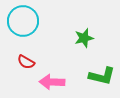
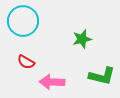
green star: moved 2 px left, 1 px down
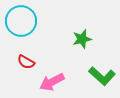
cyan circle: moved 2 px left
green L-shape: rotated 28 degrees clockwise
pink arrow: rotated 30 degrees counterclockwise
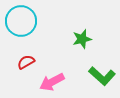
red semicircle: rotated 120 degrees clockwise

GIVEN REQUEST:
Retype every line of text in the entries above exactly as it appears, leaving out the pictures.

EXERCISE OUTPUT:
green star: moved 2 px left, 1 px down
cyan circle: moved 2 px left
green L-shape: rotated 28 degrees clockwise
pink arrow: rotated 30 degrees counterclockwise
red semicircle: rotated 120 degrees clockwise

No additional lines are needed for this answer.